[Input data]
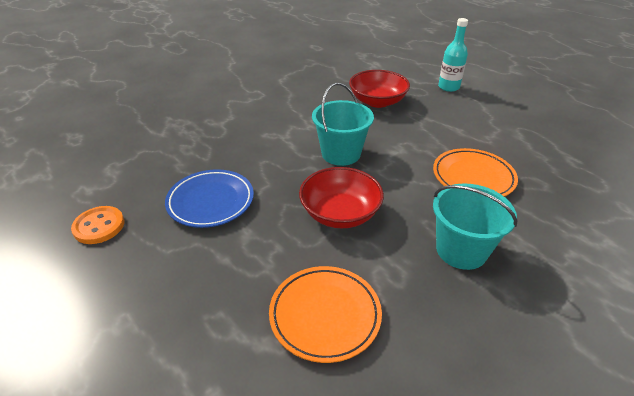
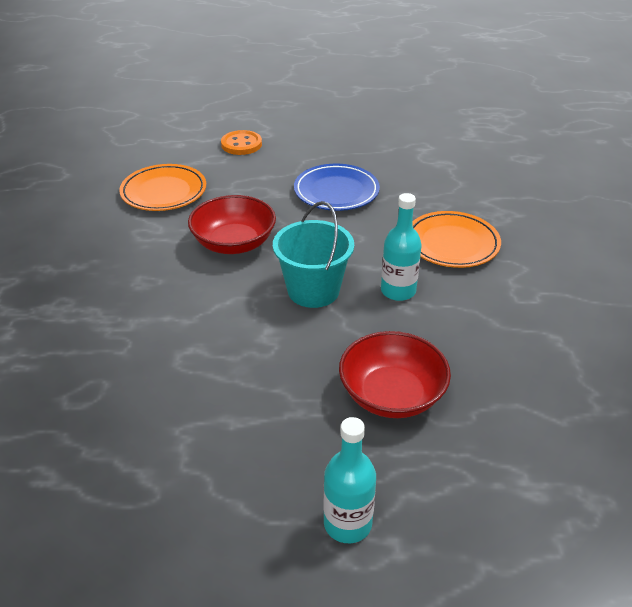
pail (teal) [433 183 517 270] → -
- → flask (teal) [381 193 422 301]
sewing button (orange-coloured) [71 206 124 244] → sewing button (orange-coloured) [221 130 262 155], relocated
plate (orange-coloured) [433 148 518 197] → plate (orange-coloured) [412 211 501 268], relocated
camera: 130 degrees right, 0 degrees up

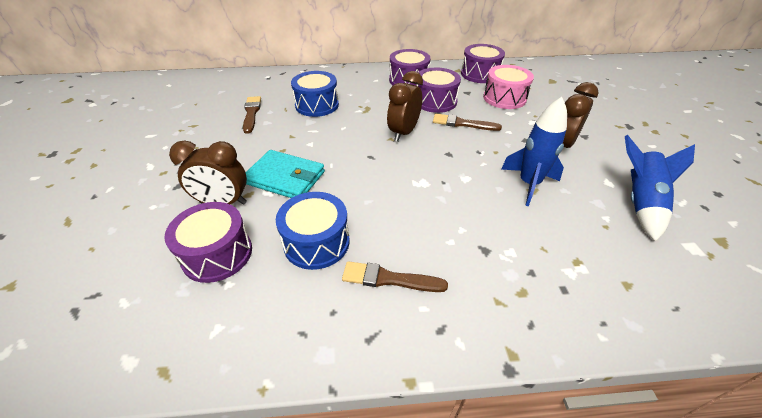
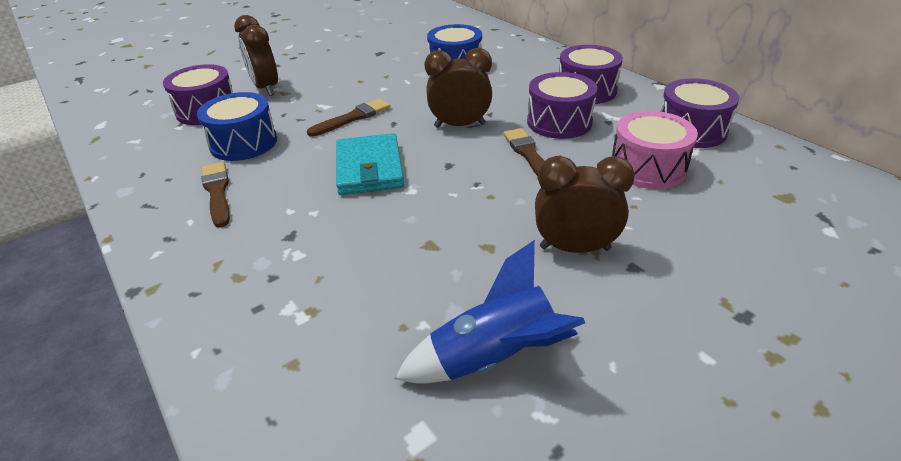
toy rocket (royal blue) [501 97 567 206] → -
brush (dark brown) [243 96 261 134] → brush (dark brown) [307 99 390 137], relocated
card wallet (teal) [245 150 325 198] → card wallet (teal) [336 133 404 195], relocated
camera: 60 degrees right, 5 degrees down

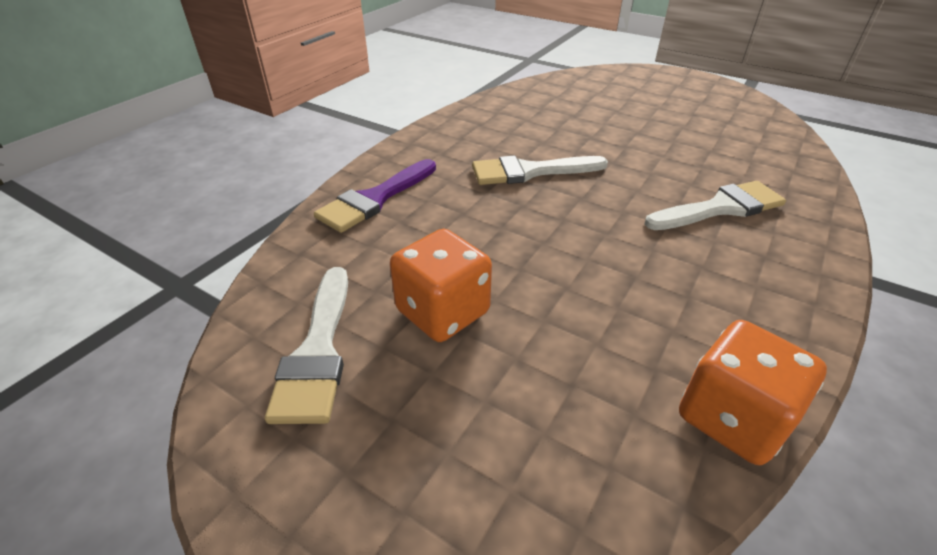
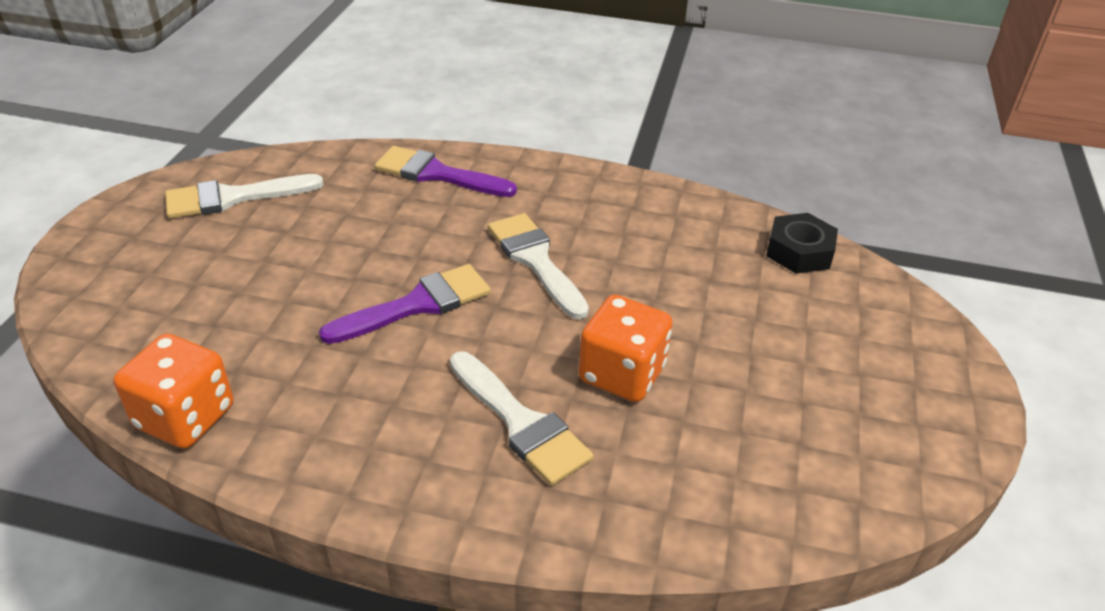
- → brush (violet) [319 264 491 344]
- → nut (jet-black) [766 213 838 274]
dice (orange-coloured) [390 229 492 342] → dice (orange-coloured) [579 295 673 402], relocated
camera: 70 degrees right, 0 degrees up

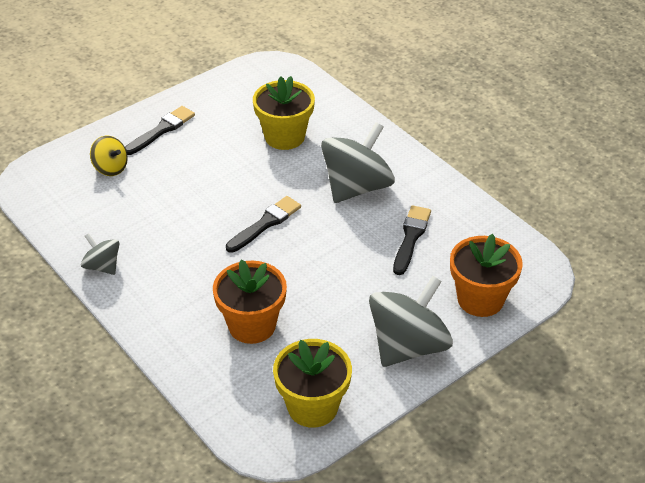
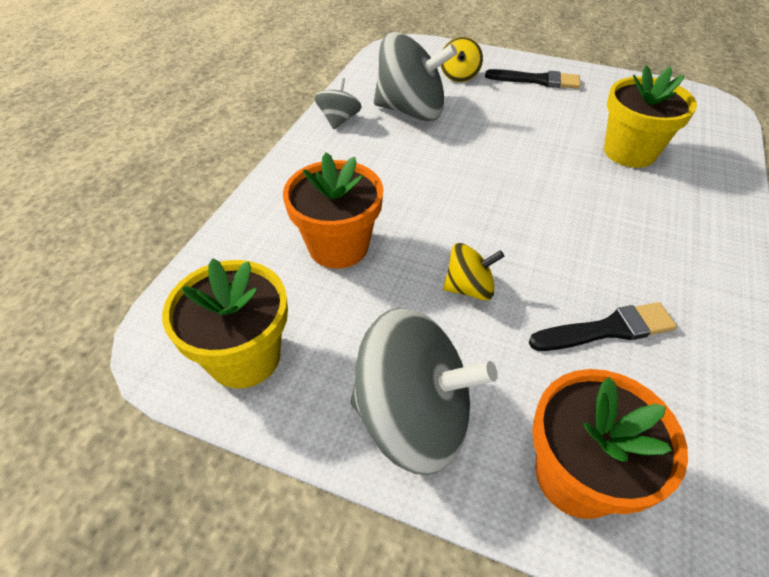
brush (jet-black) [226 196 301 253] → -
- → whirligig (bright yellow) [443 243 504 301]
whirligig (ash-grey) [321 122 395 203] → whirligig (ash-grey) [374 32 457 121], relocated
camera: 60 degrees right, 5 degrees up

[Work to be completed] Across the entries, how many lines include the string "orange"? The answer should be only a number.

[Output of the exercise] 3